Would you restate the data exactly as given?

--- DATA UNDER STUDY Enclosed Below ---

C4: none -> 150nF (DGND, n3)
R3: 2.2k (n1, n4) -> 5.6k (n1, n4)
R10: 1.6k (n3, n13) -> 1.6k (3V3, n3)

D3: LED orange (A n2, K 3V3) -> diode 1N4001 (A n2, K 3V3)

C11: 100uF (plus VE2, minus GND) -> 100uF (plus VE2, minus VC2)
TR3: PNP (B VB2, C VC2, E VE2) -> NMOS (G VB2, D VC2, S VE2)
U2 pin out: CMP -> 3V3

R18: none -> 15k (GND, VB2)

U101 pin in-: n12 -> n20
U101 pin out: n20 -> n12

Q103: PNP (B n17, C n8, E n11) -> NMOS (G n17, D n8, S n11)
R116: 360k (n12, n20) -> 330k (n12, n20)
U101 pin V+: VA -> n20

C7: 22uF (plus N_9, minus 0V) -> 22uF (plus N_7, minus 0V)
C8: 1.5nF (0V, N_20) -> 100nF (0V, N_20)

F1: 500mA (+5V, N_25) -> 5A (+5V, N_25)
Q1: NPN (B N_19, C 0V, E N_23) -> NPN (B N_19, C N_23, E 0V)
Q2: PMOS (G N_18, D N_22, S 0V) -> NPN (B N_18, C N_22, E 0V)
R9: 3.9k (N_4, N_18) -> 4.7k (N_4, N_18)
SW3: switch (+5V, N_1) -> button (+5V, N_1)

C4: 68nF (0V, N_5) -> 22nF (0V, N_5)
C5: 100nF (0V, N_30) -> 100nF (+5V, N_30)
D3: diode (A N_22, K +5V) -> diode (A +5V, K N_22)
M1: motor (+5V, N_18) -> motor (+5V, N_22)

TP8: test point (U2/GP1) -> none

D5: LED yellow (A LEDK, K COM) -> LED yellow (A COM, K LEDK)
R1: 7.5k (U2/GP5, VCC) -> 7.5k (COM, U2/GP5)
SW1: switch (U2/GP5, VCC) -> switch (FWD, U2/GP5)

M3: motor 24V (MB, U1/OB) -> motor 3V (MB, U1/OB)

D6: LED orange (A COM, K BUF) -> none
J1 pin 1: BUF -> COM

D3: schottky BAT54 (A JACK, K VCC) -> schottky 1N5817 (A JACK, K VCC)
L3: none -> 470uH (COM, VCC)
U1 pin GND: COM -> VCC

--- End of Enclosed DATA UNDER STUDY ---

[TASK SOLUTION]
C4: none -> 150nF (DGND, n3)
R3: 2.2k (n1, n4) -> 5.6k (n1, n4)
R10: 1.6k (n3, n13) -> 1.6k (3V3, n3)

D3: LED orange (A n2, K 3V3) -> diode 1N4001 (A n2, K 3V3)

C11: 100uF (plus VE2, minus GND) -> 100uF (plus VE2, minus VC2)
TR3: PNP (B VB2, C VC2, E VE2) -> NMOS (G VB2, D VC2, S VE2)
U2 pin out: CMP -> 3V3

R18: none -> 15k (GND, VB2)

U101 pin in-: n12 -> n20
U101 pin out: n20 -> n12

Q103: PNP (B n17, C n8, E n11) -> NMOS (G n17, D n8, S n11)
R116: 360k (n12, n20) -> 330k (n12, n20)
U101 pin V+: VA -> n20

C7: 22uF (plus N_9, minus 0V) -> 22uF (plus N_7, minus 0V)
C8: 1.5nF (0V, N_20) -> 100nF (0V, N_20)

F1: 500mA (+5V, N_25) -> 5A (+5V, N_25)
Q1: NPN (B N_19, C 0V, E N_23) -> NPN (B N_19, C N_23, E 0V)
Q2: PMOS (G N_18, D N_22, S 0V) -> NPN (B N_18, C N_22, E 0V)
R9: 3.9k (N_4, N_18) -> 4.7k (N_4, N_18)
SW3: switch (+5V, N_1) -> button (+5V, N_1)

C4: 68nF (0V, N_5) -> 22nF (0V, N_5)
C5: 100nF (0V, N_30) -> 100nF (+5V, N_30)
D3: diode (A N_22, K +5V) -> diode (A +5V, K N_22)
M1: motor (+5V, N_18) -> motor (+5V, N_22)

TP8: test point (U2/GP1) -> none

D5: LED yellow (A LEDK, K COM) -> LED yellow (A COM, K LEDK)
R1: 7.5k (U2/GP5, VCC) -> 7.5k (COM, U2/GP5)
SW1: switch (U2/GP5, VCC) -> switch (FWD, U2/GP5)

M3: motor 24V (MB, U1/OB) -> motor 3V (MB, U1/OB)

D6: LED orange (A COM, K BUF) -> none
J1 pin 1: BUF -> COM

D3: schottky BAT54 (A JACK, K VCC) -> schottky 1N5817 (A JACK, K VCC)
L3: none -> 470uH (COM, VCC)
U1 pin GND: COM -> VCC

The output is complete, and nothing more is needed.